**Records to use:**

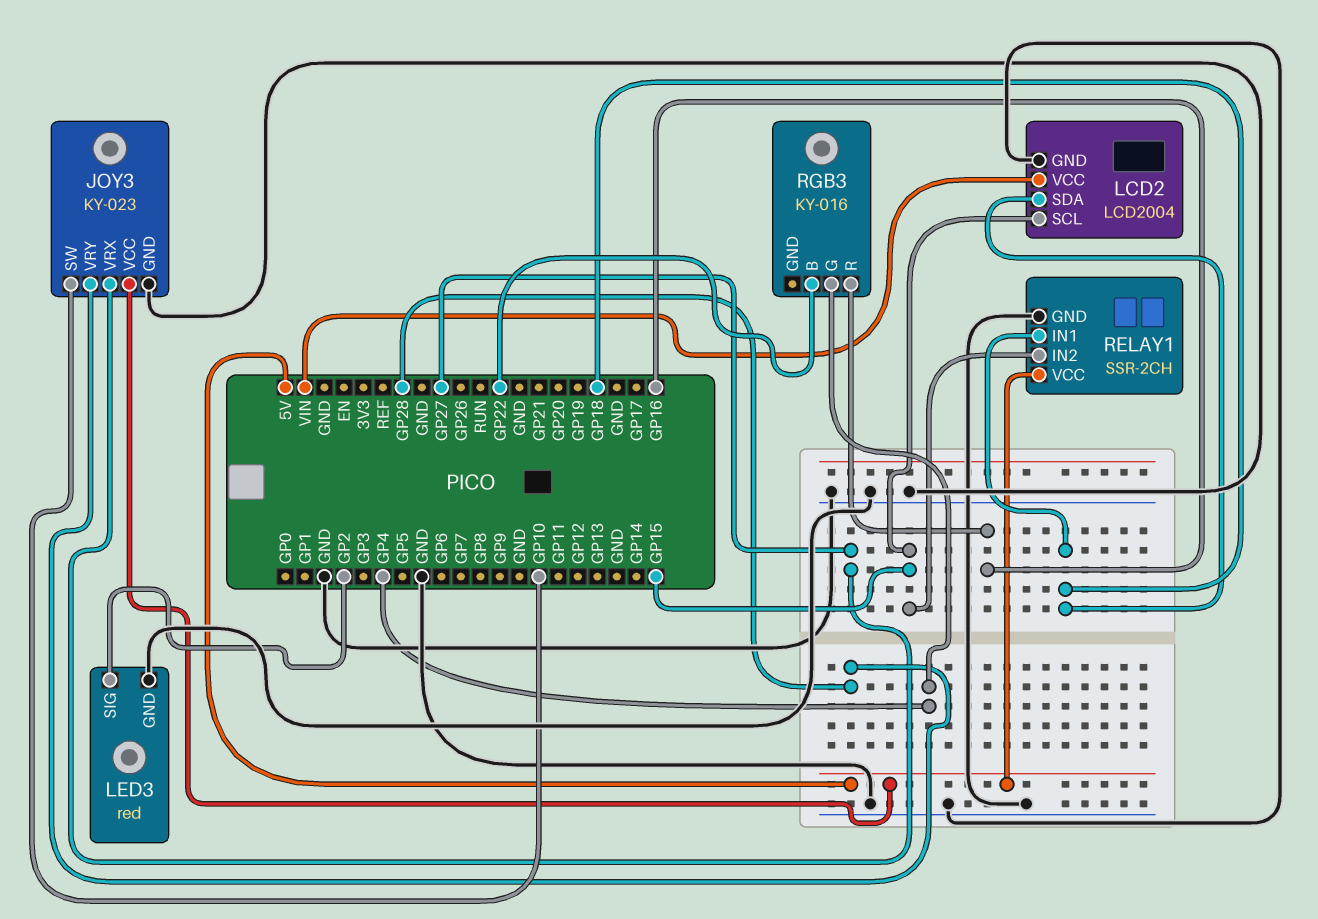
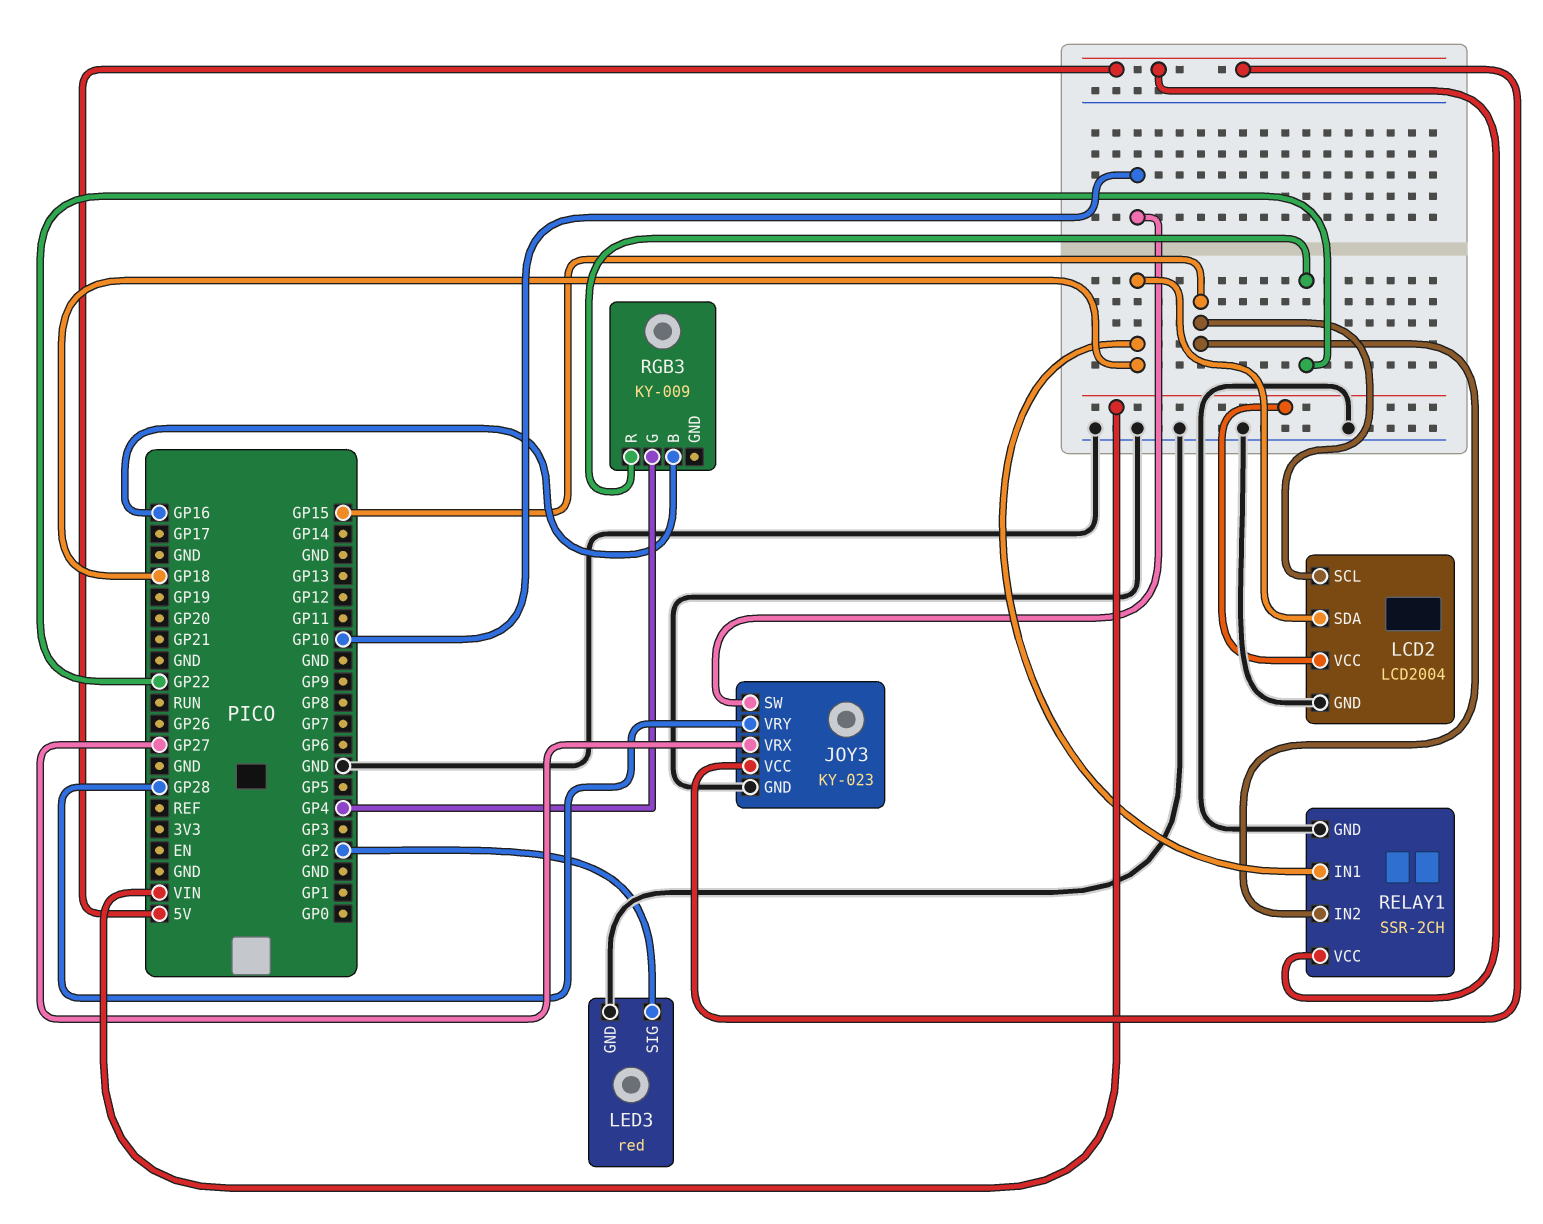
RGB3: KY-016 -> KY-009
RGB3 pin B: GP22 -> GP16
RGB3 pin R: GP16 -> GP22

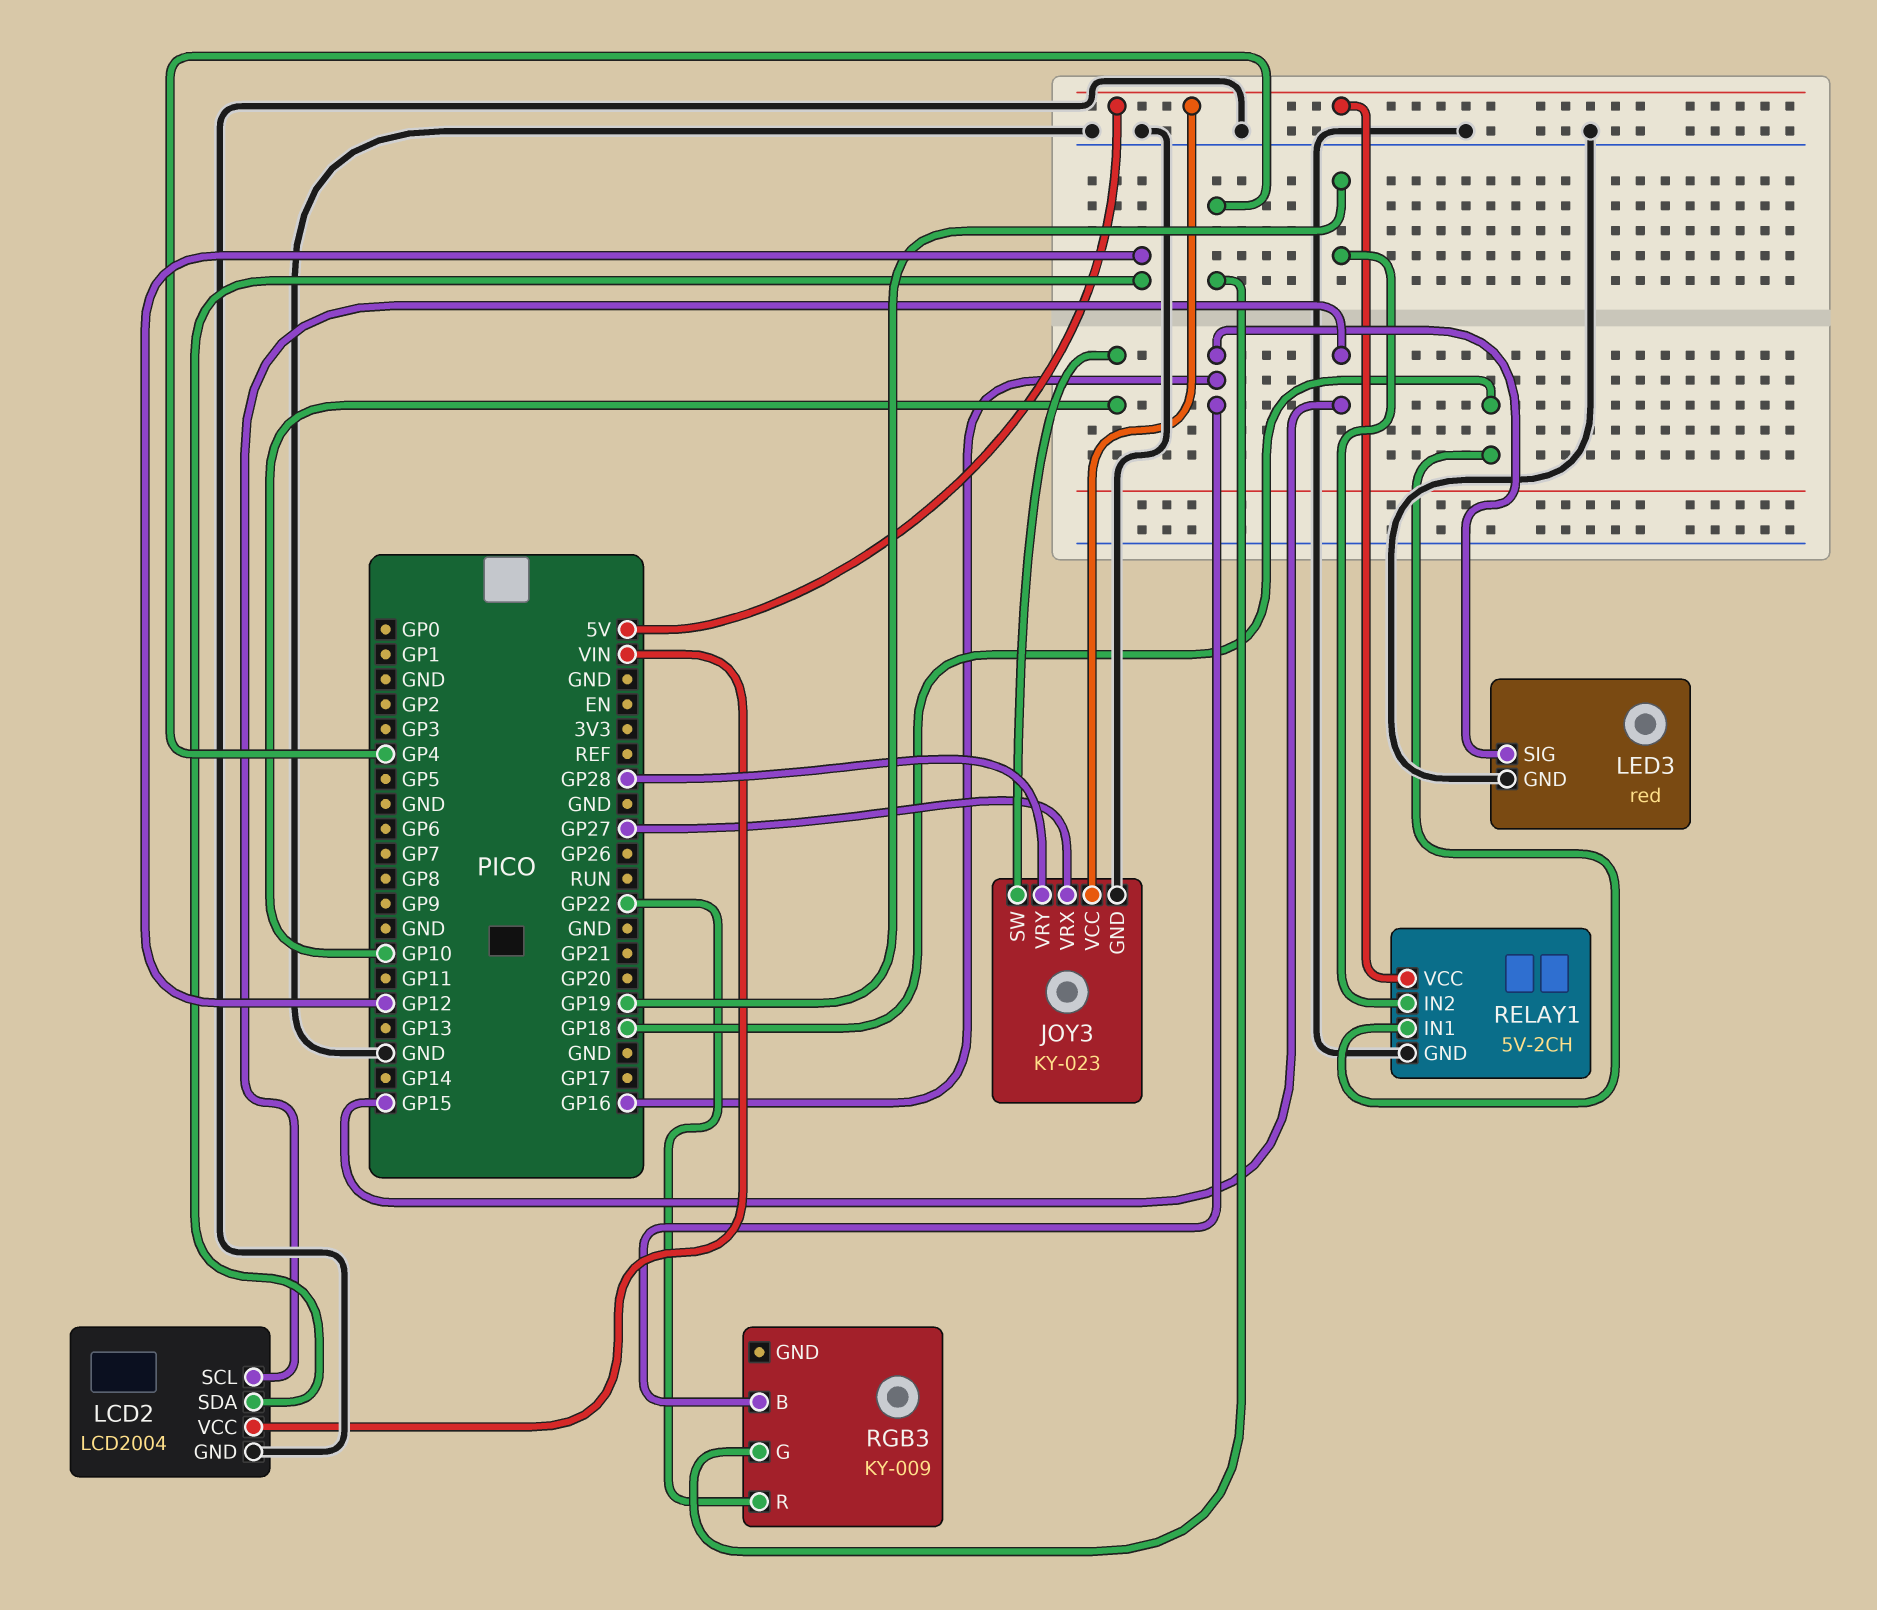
LCD2 pin SDA: GP18 -> GP12
LED3 pin SIG: GP2 -> GP16
RELAY1: SSR-2CH -> 5V-2CH
RELAY1 pin IN2: GP15 -> GP19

**What is required:** Only the lines from the one with "RGB3 pin R: GP16 -> GP22" through the last line of the listing belong in your answer; copy them exactly and skip the pictures.

**Exercise solution:**
RGB3 pin R: GP16 -> GP22

LCD2 pin SDA: GP18 -> GP12
LED3 pin SIG: GP2 -> GP16
RELAY1: SSR-2CH -> 5V-2CH
RELAY1 pin IN2: GP15 -> GP19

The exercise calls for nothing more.